What you are asked to do:
In the data that follows, count the lines in which the word "white" occurs, and report that figure alone.

(Extracted data entries)
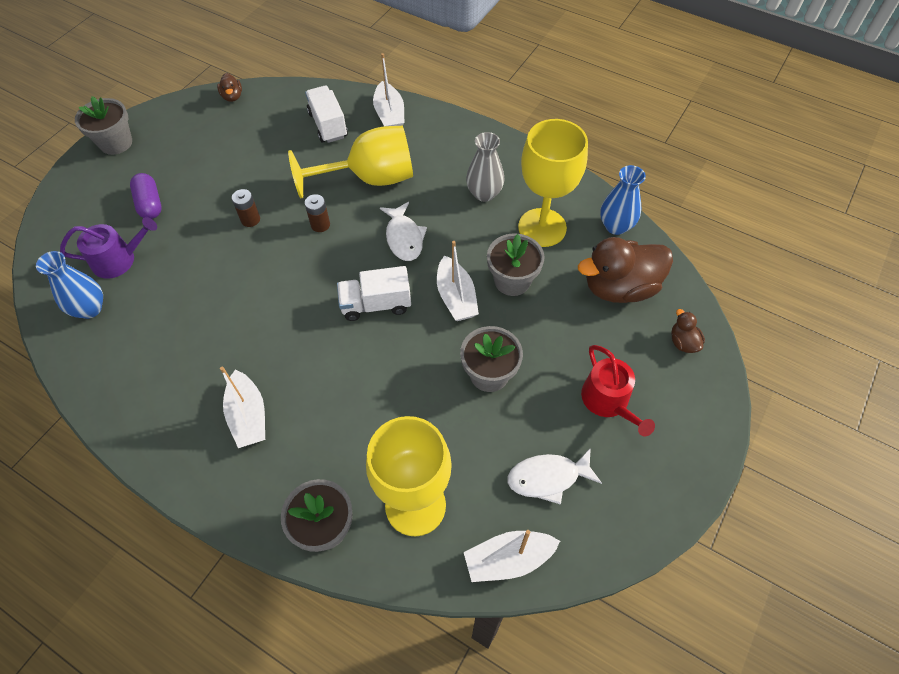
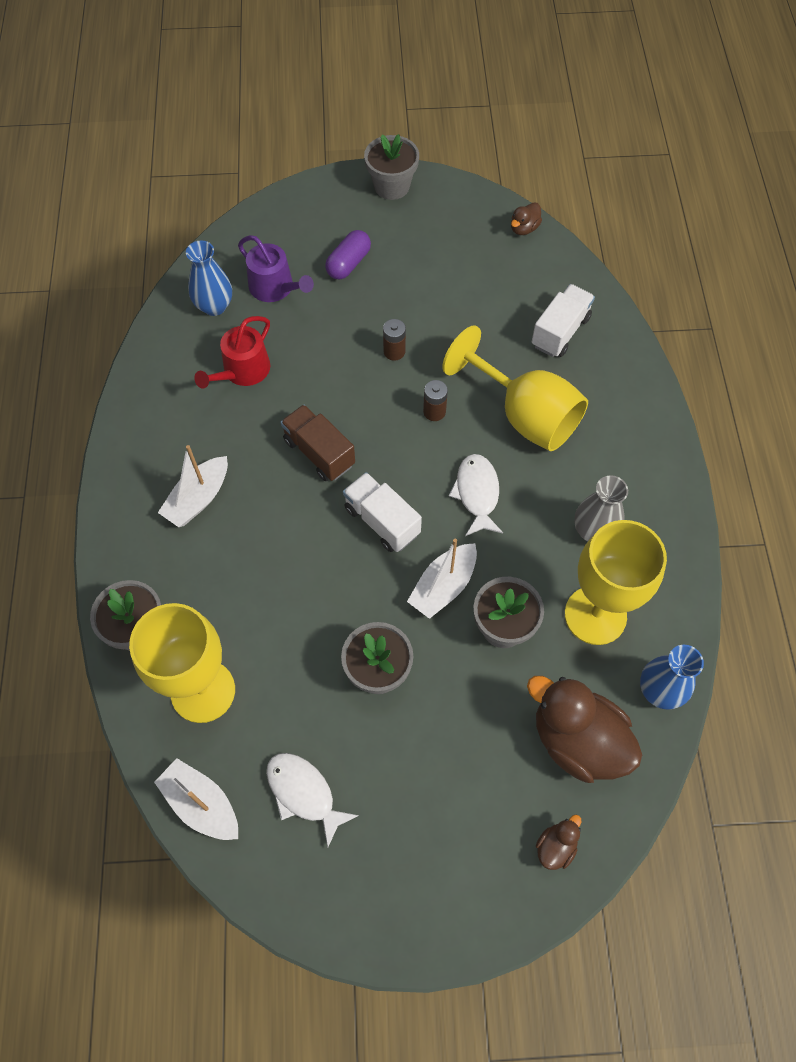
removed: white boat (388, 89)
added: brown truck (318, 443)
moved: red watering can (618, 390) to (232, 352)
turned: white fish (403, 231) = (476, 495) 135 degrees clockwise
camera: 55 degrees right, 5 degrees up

Result of the exercise:
2